[Scene image comparisons]
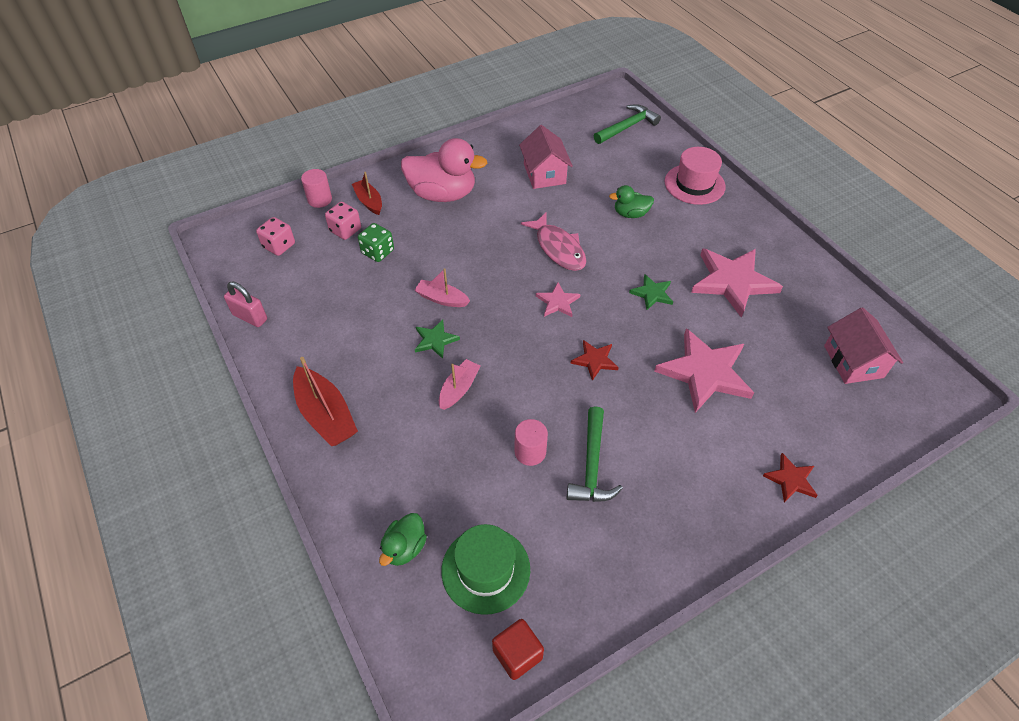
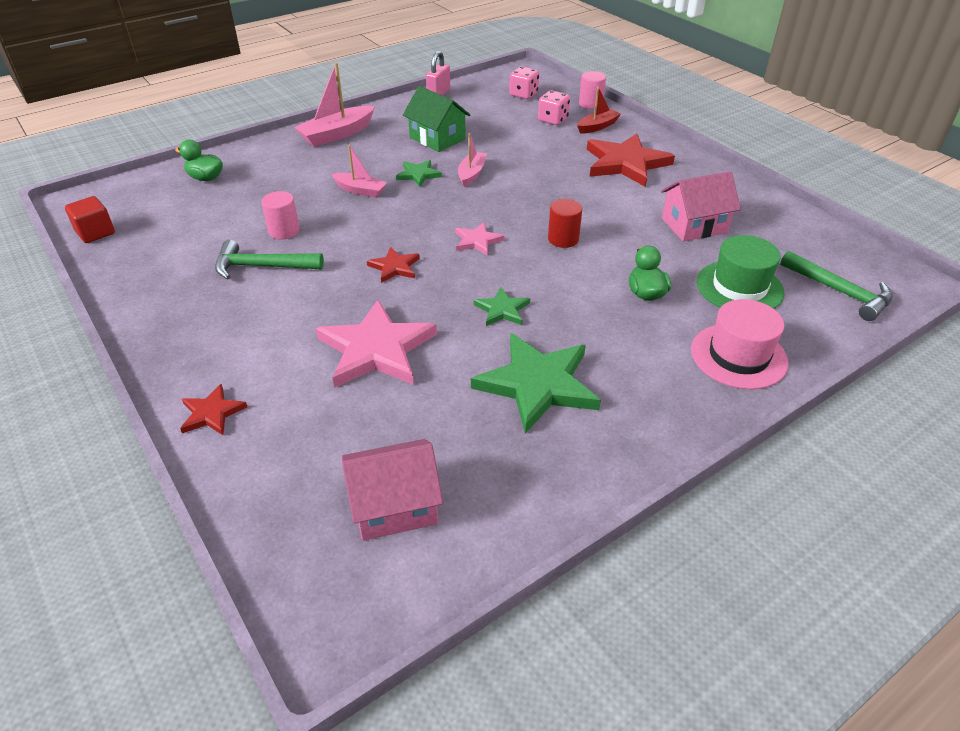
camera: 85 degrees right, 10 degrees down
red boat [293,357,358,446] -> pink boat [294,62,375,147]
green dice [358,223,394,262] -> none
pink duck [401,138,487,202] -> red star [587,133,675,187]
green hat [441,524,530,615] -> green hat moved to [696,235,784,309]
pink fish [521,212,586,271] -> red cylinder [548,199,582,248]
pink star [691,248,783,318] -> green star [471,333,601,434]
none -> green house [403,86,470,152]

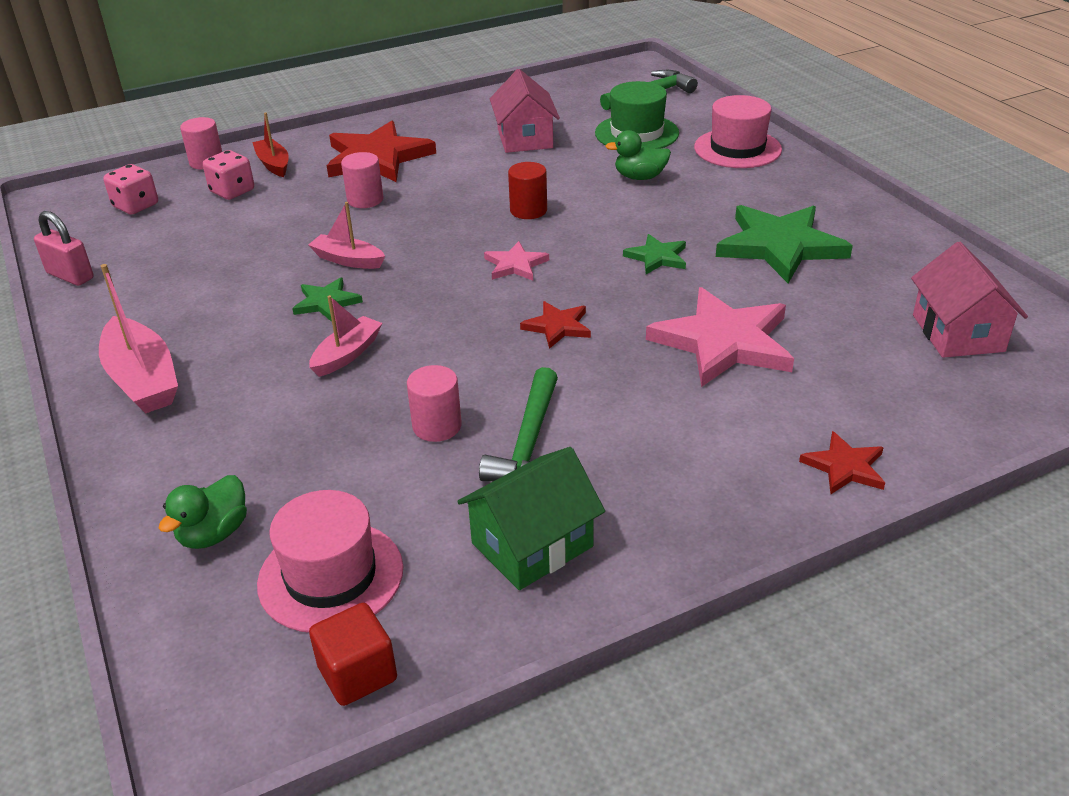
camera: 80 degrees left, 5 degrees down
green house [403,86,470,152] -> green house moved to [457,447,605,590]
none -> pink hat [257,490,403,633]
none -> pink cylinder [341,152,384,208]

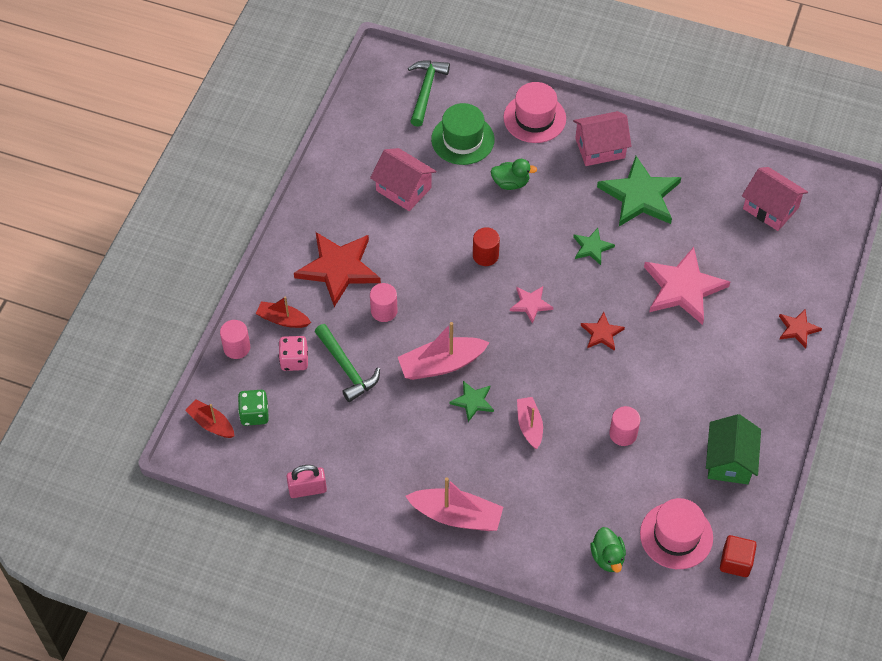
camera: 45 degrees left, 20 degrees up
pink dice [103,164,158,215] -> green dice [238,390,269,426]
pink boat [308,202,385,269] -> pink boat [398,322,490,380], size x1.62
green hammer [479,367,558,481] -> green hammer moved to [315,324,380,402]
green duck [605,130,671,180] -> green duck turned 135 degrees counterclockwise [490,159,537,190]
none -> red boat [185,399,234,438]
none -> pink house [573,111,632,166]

* * *

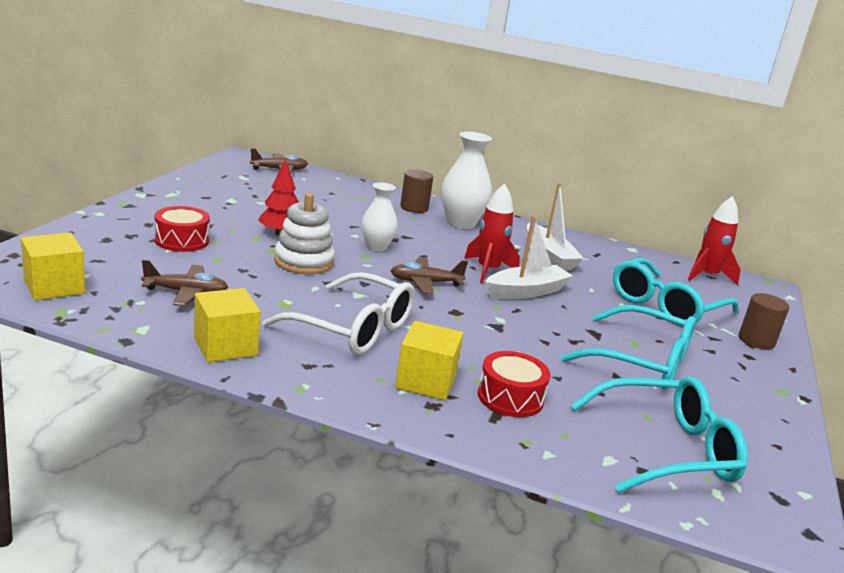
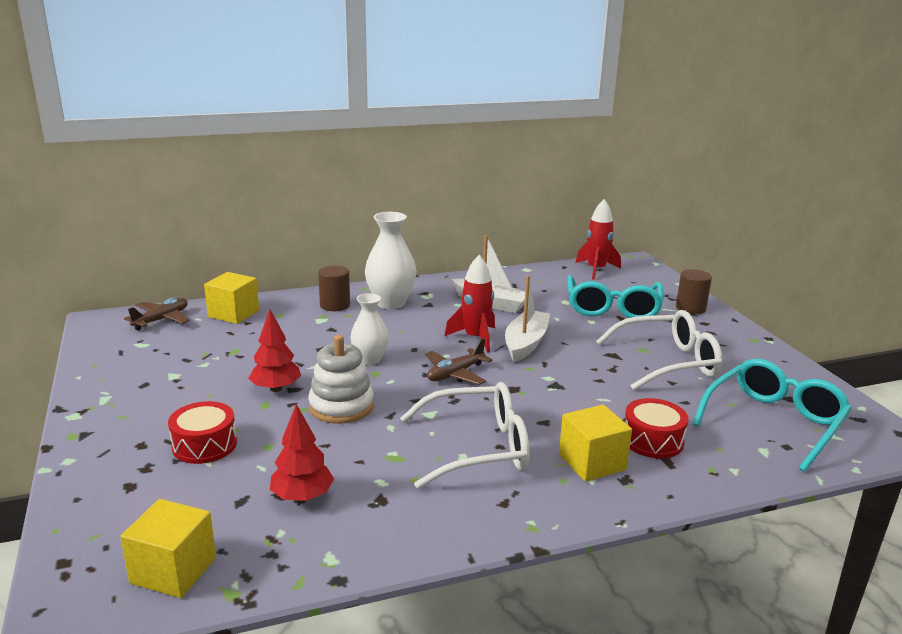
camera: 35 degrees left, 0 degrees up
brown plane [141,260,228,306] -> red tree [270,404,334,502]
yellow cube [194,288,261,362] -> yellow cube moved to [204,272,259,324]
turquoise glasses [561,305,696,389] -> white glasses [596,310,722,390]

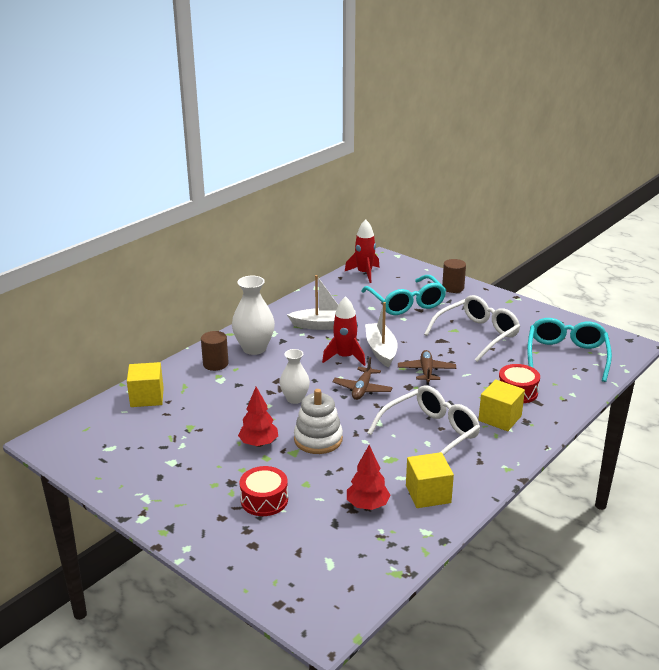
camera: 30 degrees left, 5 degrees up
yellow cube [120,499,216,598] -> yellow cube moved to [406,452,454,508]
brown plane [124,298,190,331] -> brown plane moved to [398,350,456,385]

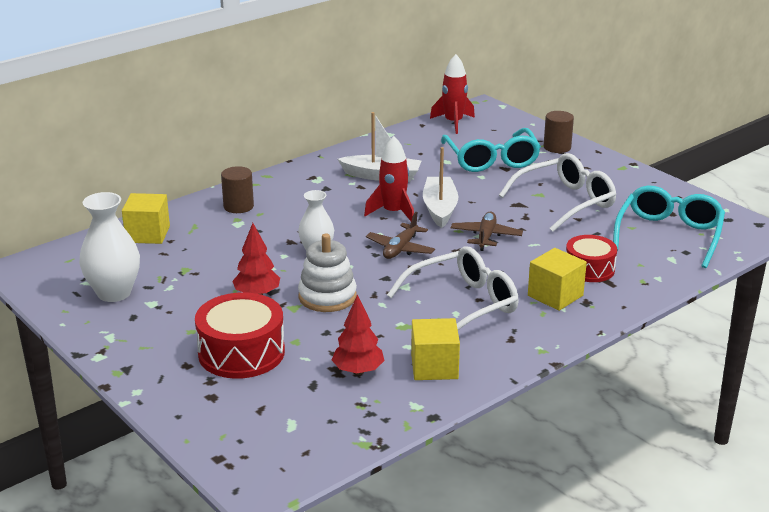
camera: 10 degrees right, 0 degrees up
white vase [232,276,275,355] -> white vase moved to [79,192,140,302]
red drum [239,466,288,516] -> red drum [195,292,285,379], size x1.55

...

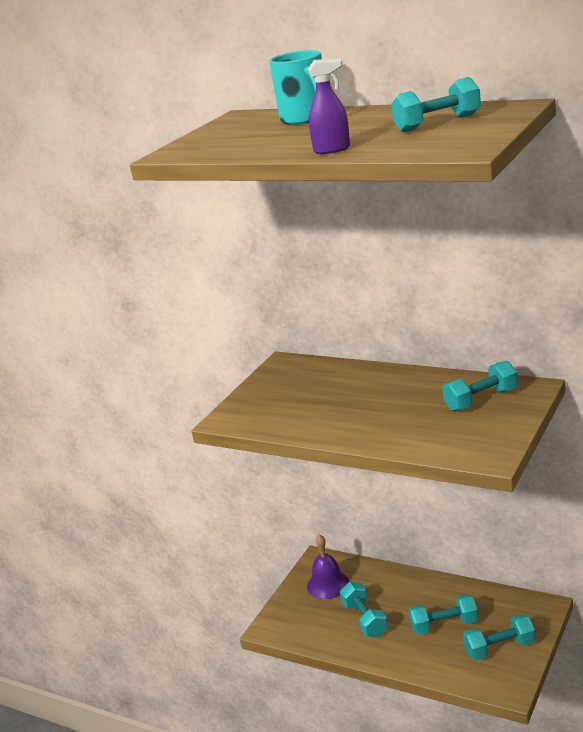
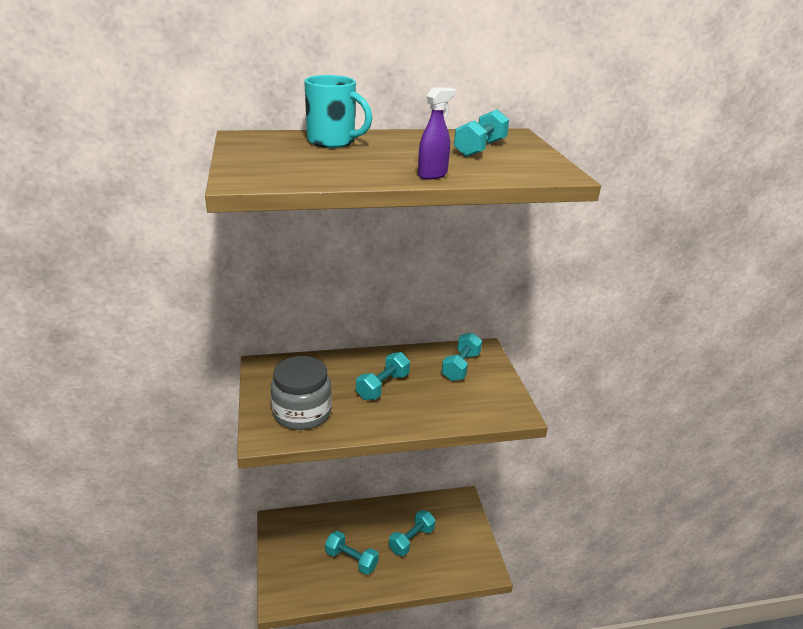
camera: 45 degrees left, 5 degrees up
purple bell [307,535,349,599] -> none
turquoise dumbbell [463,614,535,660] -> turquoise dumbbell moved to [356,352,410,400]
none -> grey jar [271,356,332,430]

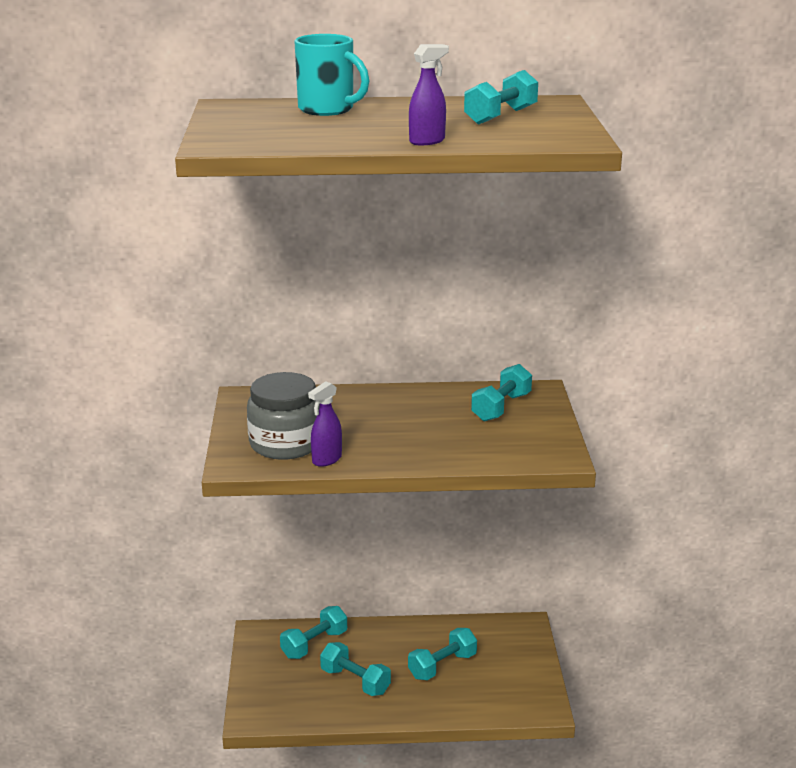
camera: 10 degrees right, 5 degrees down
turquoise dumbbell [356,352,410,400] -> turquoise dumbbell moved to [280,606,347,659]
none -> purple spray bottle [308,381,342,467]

• _Exercise_:
Lines from the one above containing "pink fish [521,212,586,271]" down to the one containing "none -> pink house [573,111,632,166]" should be transcribed exactly, with both ends kept and no pictures.

• _Response for this exercise_:
pink fish [521,212,586,271] -> red cylinder [548,199,582,248]
pink star [691,248,783,318] -> green star [471,333,601,434]
none -> green house [403,86,470,152]

camera: 80 degrees left, 5 degrees down
green house [403,86,470,152] -> green house moved to [457,447,605,590]
none -> pink hat [257,490,403,633]
none -> pink cylinder [341,152,384,208]

camera: 45 degrees left, 20 degrees up
pink dice [103,164,158,215] -> green dice [238,390,269,426]
pink boat [308,202,385,269] -> pink boat [398,322,490,380], size x1.62
green hammer [479,367,558,481] -> green hammer moved to [315,324,380,402]
green duck [605,130,671,180] -> green duck turned 135 degrees counterclockwise [490,159,537,190]
none -> red boat [185,399,234,438]
none -> pink house [573,111,632,166]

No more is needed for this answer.